■ Aim
Starting from the line containing "Image attached. H&E-stained", write out every remaining line exactly, the last one included.

-------- Material provided

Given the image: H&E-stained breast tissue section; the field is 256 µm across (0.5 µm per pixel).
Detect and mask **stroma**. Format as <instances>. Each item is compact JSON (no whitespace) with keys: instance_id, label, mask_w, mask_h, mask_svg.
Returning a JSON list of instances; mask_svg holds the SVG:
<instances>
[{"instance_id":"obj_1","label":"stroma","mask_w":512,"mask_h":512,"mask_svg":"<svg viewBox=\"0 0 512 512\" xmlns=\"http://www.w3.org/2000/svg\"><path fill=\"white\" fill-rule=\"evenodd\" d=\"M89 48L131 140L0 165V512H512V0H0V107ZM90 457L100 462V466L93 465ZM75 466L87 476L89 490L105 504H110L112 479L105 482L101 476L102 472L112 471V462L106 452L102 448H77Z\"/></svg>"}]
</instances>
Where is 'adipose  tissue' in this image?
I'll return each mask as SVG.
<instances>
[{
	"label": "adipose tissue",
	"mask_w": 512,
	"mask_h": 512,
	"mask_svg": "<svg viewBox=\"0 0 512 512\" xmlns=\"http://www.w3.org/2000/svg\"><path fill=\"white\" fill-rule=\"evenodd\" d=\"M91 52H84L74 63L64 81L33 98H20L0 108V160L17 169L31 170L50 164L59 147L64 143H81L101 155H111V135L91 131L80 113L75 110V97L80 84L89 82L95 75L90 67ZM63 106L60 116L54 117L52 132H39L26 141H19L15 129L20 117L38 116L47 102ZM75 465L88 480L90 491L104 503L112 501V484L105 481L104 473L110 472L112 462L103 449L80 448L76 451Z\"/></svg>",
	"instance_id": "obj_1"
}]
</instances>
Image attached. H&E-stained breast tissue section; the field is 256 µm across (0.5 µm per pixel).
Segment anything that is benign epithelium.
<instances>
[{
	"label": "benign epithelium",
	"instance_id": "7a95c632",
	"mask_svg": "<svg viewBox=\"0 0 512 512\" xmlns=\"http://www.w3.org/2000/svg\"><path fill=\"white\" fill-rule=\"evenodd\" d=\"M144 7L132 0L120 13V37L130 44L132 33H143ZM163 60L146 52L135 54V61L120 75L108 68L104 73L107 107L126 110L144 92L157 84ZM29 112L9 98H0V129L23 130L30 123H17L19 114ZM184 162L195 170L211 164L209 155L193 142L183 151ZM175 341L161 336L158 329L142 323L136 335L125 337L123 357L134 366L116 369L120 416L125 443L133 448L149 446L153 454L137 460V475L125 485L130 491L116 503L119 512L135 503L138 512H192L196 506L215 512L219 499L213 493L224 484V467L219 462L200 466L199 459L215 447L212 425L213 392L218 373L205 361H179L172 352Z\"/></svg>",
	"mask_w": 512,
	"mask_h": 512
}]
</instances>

----------------

■ Task solution
Image attached. H&E-stained breast tissue section; the field is 256 µm across (0.5 µm per pixel).
Segment anything that is benign epithelium.
<instances>
[{
	"label": "benign epithelium",
	"instance_id": "7a95c632",
	"mask_svg": "<svg viewBox=\"0 0 512 512\" xmlns=\"http://www.w3.org/2000/svg\"><path fill=\"white\" fill-rule=\"evenodd\" d=\"M144 7L132 0L120 13V37L130 44L132 33H143ZM163 60L146 52L135 54V61L120 75L108 68L104 73L107 107L126 110L144 92L157 84ZM29 112L9 98H0V129L23 130L30 123H17L19 114ZM184 162L195 170L211 164L209 155L193 142L183 151ZM175 341L161 336L158 329L142 323L136 335L125 337L123 357L134 366L116 369L120 416L125 443L133 448L149 446L153 454L137 460V475L125 485L130 491L116 503L119 512L135 503L138 512H192L196 506L215 512L219 499L213 493L224 484V467L219 462L200 466L199 459L215 447L212 425L213 392L218 373L205 361H179L172 352Z\"/></svg>",
	"mask_w": 512,
	"mask_h": 512
}]
</instances>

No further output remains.